Task description: From the entries that follow, pick out all lines holding "brick".

[Items listed in a dataset]
═══

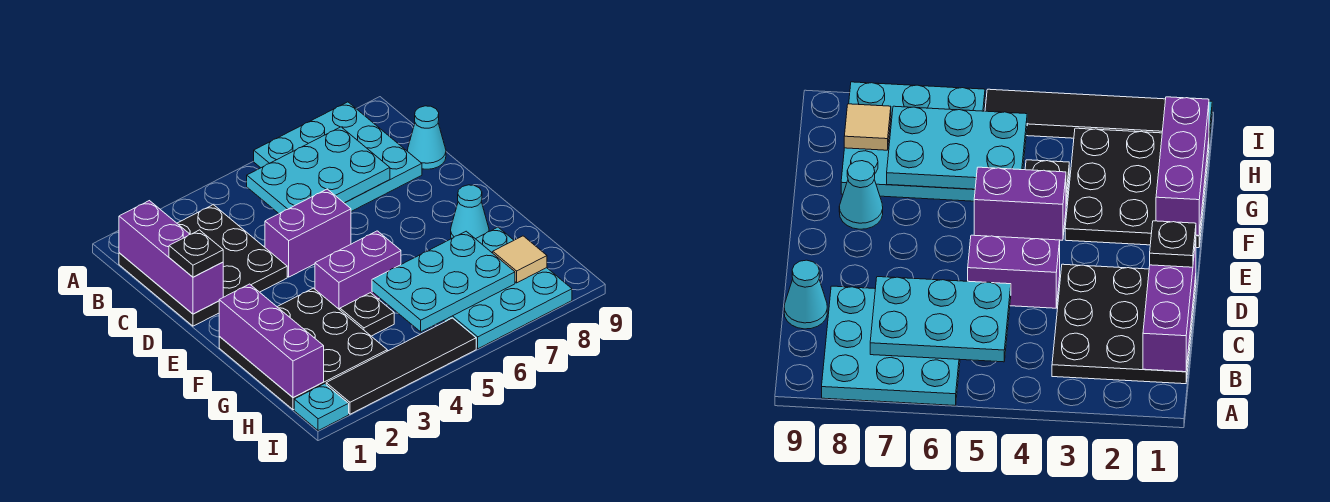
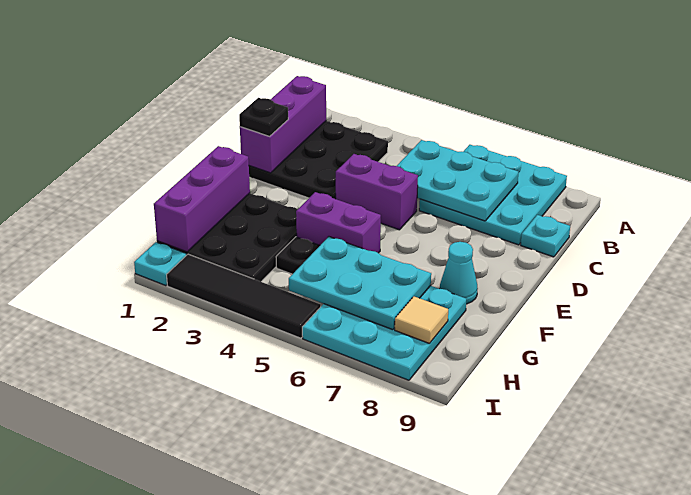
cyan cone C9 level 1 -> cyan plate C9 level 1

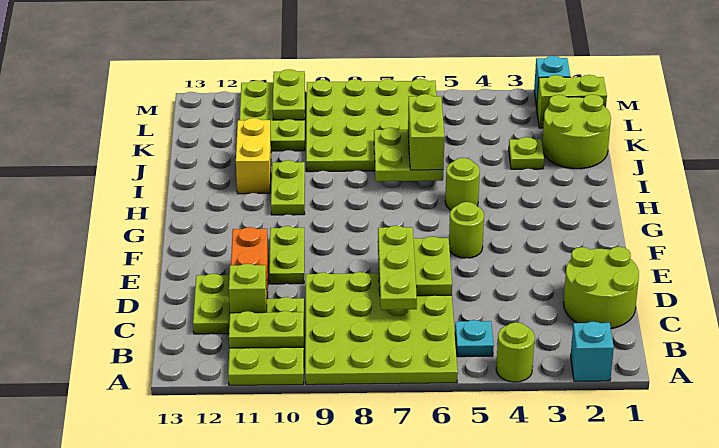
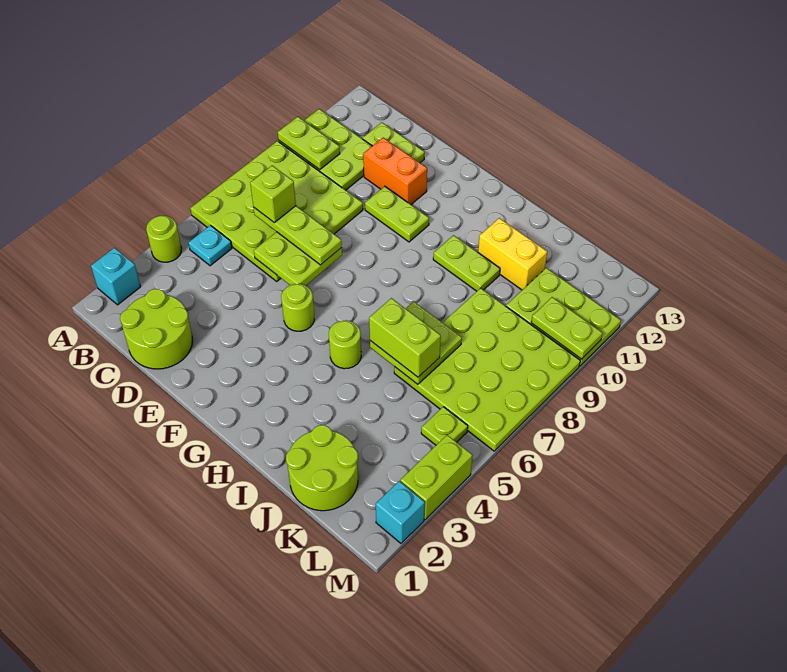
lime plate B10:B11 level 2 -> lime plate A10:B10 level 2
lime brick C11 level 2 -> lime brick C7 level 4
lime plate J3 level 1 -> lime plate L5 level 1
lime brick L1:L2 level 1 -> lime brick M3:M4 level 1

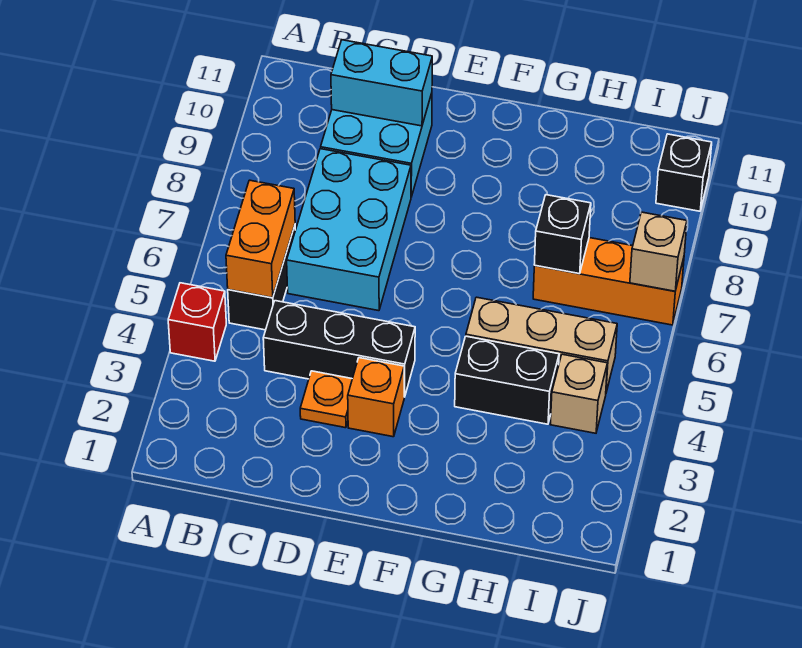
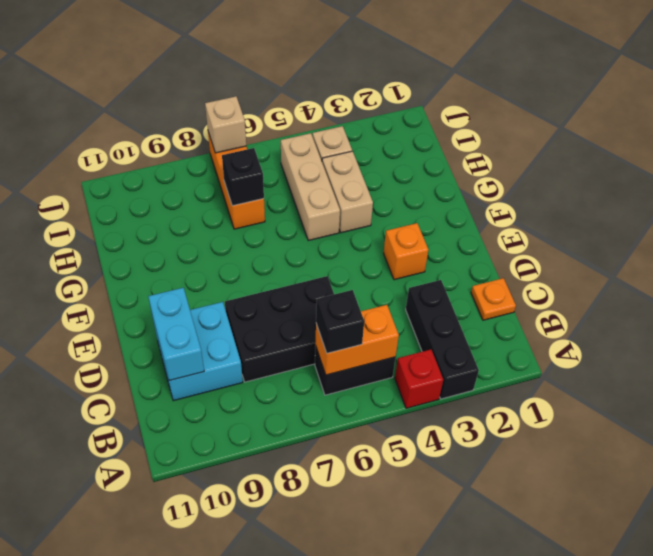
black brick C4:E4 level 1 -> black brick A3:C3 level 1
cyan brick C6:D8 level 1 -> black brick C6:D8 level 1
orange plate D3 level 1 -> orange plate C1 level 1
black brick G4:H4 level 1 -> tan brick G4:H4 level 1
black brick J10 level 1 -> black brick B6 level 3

═══

Response for this exercise:
lime brick C11 level 2 -> lime brick C7 level 4
lime brick L1:L2 level 1 -> lime brick M3:M4 level 1
black brick C4:E4 level 1 -> black brick A3:C3 level 1
cyan brick C6:D8 level 1 -> black brick C6:D8 level 1
black brick G4:H4 level 1 -> tan brick G4:H4 level 1
black brick J10 level 1 -> black brick B6 level 3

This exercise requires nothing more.